PROBLEM DESCRIPTION:
Give back exactly the lines of the entries below from the line with "LUX pin SDA: RX0 -> D34" to the line with "SERVO pin PWM: RX -> D5", inclusive, and only those.

Items listed in a dataset

▼

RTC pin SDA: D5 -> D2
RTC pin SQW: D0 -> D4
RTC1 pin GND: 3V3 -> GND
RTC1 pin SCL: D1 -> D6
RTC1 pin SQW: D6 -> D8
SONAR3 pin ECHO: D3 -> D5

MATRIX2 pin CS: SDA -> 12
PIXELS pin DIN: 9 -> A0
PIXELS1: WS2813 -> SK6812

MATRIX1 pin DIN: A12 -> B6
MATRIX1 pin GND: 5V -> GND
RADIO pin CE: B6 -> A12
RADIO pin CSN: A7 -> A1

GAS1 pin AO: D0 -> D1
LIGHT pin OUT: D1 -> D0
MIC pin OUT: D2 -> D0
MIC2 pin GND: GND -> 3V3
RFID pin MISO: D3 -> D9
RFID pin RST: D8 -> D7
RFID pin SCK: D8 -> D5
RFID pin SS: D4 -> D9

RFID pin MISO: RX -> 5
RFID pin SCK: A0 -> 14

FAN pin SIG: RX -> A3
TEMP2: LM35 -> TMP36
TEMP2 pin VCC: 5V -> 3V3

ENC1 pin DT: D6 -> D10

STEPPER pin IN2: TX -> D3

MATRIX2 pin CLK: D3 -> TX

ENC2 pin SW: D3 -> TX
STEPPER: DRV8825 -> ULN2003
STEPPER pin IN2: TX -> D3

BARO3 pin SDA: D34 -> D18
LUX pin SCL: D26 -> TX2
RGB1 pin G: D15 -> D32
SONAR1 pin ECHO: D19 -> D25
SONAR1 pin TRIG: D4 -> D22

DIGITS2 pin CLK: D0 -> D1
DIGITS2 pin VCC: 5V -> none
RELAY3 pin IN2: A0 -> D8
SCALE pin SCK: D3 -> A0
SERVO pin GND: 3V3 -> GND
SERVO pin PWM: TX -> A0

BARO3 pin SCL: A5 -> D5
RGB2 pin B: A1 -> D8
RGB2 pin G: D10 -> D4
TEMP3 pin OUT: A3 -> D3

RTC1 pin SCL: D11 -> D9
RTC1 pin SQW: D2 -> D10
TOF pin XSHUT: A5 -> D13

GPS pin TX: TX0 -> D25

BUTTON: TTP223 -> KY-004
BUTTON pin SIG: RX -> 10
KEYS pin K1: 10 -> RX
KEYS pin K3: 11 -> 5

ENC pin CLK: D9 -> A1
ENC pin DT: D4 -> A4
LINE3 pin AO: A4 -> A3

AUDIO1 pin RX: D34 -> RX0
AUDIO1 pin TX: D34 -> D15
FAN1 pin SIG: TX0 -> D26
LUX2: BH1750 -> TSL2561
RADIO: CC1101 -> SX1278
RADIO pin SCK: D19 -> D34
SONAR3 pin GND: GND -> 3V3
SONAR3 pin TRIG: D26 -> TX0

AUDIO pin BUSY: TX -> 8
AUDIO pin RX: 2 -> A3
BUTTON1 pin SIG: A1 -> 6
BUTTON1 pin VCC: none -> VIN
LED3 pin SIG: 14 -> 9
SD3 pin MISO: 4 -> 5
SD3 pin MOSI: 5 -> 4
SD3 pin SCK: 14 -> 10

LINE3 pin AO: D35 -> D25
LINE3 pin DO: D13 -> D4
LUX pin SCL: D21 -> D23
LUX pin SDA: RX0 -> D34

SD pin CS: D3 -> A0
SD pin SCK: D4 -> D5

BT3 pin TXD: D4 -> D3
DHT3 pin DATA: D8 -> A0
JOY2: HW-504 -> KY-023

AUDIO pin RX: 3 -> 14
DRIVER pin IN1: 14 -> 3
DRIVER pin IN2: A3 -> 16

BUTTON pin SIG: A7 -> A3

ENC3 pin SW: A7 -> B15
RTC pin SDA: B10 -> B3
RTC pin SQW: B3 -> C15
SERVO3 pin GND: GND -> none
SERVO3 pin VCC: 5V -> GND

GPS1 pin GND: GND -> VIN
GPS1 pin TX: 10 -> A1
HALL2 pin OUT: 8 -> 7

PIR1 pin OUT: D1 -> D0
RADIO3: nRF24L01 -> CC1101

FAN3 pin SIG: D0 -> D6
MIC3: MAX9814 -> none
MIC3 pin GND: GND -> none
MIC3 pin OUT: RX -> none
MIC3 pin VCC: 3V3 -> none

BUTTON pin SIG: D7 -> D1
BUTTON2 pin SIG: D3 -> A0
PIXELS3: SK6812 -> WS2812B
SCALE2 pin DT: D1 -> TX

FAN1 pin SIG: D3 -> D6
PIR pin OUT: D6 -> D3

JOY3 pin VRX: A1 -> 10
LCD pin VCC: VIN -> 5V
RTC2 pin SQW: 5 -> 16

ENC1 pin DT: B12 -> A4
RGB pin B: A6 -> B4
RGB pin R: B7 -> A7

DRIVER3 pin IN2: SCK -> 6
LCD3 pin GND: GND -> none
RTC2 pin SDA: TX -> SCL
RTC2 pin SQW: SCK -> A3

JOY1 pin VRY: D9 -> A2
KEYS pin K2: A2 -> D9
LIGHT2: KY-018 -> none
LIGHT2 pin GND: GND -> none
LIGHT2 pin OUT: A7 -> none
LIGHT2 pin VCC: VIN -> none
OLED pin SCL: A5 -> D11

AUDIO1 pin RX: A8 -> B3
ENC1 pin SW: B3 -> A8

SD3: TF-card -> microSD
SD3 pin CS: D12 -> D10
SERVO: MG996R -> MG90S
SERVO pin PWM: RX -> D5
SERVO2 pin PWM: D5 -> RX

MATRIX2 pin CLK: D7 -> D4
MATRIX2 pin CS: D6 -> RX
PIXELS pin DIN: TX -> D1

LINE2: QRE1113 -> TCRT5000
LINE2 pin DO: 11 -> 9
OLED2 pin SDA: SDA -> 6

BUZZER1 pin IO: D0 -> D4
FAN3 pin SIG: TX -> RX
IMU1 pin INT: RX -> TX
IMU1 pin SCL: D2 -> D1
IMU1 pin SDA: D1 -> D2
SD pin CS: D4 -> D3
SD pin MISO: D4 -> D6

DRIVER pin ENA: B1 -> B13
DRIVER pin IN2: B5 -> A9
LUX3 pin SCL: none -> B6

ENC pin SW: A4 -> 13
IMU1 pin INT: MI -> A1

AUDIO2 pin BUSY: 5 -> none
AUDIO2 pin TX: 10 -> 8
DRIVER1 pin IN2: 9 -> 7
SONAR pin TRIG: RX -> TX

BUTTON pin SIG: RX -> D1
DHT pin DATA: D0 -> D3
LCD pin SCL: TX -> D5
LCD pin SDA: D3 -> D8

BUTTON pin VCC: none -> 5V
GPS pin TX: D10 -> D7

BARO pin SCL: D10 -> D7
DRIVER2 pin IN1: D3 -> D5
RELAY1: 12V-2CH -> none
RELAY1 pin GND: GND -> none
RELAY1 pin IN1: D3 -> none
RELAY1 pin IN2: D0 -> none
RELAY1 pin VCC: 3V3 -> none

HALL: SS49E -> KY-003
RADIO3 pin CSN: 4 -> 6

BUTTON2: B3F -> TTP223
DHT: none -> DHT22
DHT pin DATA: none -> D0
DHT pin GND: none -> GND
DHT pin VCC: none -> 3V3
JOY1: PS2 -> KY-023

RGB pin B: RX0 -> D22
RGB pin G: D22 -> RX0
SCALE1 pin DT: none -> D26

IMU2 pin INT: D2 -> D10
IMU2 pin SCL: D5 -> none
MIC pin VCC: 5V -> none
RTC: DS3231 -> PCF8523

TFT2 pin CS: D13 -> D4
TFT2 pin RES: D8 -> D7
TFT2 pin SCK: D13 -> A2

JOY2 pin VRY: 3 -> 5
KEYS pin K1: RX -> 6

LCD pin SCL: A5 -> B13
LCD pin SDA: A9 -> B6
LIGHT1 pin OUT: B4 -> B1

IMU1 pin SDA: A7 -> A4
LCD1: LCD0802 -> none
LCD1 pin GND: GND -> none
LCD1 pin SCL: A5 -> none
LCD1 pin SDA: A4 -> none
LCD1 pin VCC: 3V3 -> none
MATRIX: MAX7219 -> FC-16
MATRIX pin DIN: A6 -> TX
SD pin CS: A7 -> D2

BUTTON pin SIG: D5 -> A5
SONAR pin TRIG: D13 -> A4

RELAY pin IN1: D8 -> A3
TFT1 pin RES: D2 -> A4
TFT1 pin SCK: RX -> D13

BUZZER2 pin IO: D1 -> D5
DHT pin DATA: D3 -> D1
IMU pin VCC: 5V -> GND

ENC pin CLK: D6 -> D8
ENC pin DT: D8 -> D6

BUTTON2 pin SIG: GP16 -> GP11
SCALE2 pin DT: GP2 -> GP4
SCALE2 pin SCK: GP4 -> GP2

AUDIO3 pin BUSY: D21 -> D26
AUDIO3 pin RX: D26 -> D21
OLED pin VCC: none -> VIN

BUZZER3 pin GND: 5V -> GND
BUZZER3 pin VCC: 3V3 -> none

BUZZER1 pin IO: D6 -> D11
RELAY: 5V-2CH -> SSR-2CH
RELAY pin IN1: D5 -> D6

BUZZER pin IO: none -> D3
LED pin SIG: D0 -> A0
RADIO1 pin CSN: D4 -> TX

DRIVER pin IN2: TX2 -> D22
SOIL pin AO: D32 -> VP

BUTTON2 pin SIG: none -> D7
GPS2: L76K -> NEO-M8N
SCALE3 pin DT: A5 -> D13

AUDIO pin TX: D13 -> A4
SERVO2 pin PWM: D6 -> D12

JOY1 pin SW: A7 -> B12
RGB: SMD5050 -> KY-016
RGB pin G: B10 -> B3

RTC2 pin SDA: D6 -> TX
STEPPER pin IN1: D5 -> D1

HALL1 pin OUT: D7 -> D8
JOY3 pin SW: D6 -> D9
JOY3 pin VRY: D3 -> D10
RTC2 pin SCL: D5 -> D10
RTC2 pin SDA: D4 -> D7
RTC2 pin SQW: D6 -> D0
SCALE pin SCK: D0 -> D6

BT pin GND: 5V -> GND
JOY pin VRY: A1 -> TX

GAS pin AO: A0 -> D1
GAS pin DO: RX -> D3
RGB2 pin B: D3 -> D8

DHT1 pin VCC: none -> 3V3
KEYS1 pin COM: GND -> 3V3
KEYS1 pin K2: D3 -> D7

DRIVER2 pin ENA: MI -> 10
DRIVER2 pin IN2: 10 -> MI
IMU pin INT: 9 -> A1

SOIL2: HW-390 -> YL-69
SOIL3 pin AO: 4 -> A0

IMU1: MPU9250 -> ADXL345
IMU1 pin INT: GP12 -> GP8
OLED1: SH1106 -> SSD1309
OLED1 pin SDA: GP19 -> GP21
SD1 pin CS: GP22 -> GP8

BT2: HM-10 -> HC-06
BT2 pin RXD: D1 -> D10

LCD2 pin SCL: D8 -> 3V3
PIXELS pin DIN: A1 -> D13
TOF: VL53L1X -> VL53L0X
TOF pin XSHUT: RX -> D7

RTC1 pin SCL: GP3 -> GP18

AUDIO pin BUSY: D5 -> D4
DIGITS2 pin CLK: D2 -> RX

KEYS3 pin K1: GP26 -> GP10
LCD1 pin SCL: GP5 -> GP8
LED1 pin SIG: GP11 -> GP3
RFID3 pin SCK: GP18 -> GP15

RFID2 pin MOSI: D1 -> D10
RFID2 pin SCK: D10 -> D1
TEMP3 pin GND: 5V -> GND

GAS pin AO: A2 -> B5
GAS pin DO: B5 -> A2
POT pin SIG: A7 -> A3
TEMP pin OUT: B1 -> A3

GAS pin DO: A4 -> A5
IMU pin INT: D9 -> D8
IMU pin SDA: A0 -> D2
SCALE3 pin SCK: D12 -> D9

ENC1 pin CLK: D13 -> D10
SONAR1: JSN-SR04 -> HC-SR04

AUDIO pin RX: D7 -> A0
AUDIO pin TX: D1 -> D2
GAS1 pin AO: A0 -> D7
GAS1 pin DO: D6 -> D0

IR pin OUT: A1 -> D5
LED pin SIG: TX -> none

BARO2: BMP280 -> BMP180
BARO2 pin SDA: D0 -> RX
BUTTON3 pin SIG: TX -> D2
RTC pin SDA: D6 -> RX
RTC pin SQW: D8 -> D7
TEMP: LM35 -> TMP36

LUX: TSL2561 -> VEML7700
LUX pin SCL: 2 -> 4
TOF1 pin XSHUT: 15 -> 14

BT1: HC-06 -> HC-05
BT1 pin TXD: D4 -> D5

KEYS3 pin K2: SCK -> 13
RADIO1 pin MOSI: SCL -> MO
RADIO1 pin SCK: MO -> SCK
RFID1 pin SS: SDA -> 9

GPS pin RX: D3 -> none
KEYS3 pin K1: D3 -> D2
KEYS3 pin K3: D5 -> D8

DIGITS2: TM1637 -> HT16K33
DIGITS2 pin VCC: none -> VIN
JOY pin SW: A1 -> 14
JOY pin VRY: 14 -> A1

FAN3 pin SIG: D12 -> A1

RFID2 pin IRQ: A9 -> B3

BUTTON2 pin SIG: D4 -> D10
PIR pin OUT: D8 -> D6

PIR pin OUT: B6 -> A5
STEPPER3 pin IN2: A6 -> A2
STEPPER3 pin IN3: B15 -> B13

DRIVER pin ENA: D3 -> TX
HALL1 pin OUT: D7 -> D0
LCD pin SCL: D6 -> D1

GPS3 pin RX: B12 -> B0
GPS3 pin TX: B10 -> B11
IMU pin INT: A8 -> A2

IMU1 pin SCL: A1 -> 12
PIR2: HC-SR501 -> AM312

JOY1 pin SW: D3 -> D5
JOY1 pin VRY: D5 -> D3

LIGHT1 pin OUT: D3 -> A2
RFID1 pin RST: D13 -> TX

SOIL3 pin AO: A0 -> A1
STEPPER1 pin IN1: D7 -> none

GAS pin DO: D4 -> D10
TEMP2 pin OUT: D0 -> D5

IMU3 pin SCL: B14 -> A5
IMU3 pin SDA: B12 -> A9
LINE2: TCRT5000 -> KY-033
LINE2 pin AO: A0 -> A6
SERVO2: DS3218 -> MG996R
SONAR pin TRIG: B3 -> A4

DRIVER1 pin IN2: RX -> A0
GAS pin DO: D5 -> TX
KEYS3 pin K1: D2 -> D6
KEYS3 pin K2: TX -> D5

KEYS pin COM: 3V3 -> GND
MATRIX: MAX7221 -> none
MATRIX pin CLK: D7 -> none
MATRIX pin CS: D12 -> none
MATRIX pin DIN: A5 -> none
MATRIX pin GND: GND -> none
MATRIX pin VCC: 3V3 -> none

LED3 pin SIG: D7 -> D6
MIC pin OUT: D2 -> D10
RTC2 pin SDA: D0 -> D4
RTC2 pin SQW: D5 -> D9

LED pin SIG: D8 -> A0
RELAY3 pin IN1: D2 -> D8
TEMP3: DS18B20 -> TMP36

▲

SOLUTION:
LUX pin SDA: RX0 -> D34

SD pin CS: D3 -> A0
SD pin SCK: D4 -> D5

BT3 pin TXD: D4 -> D3
DHT3 pin DATA: D8 -> A0
JOY2: HW-504 -> KY-023

AUDIO pin RX: 3 -> 14
DRIVER pin IN1: 14 -> 3
DRIVER pin IN2: A3 -> 16

BUTTON pin SIG: A7 -> A3

ENC3 pin SW: A7 -> B15
RTC pin SDA: B10 -> B3
RTC pin SQW: B3 -> C15
SERVO3 pin GND: GND -> none
SERVO3 pin VCC: 5V -> GND

GPS1 pin GND: GND -> VIN
GPS1 pin TX: 10 -> A1
HALL2 pin OUT: 8 -> 7

PIR1 pin OUT: D1 -> D0
RADIO3: nRF24L01 -> CC1101

FAN3 pin SIG: D0 -> D6
MIC3: MAX9814 -> none
MIC3 pin GND: GND -> none
MIC3 pin OUT: RX -> none
MIC3 pin VCC: 3V3 -> none

BUTTON pin SIG: D7 -> D1
BUTTON2 pin SIG: D3 -> A0
PIXELS3: SK6812 -> WS2812B
SCALE2 pin DT: D1 -> TX

FAN1 pin SIG: D3 -> D6
PIR pin OUT: D6 -> D3

JOY3 pin VRX: A1 -> 10
LCD pin VCC: VIN -> 5V
RTC2 pin SQW: 5 -> 16

ENC1 pin DT: B12 -> A4
RGB pin B: A6 -> B4
RGB pin R: B7 -> A7

DRIVER3 pin IN2: SCK -> 6
LCD3 pin GND: GND -> none
RTC2 pin SDA: TX -> SCL
RTC2 pin SQW: SCK -> A3

JOY1 pin VRY: D9 -> A2
KEYS pin K2: A2 -> D9
LIGHT2: KY-018 -> none
LIGHT2 pin GND: GND -> none
LIGHT2 pin OUT: A7 -> none
LIGHT2 pin VCC: VIN -> none
OLED pin SCL: A5 -> D11

AUDIO1 pin RX: A8 -> B3
ENC1 pin SW: B3 -> A8

SD3: TF-card -> microSD
SD3 pin CS: D12 -> D10
SERVO: MG996R -> MG90S
SERVO pin PWM: RX -> D5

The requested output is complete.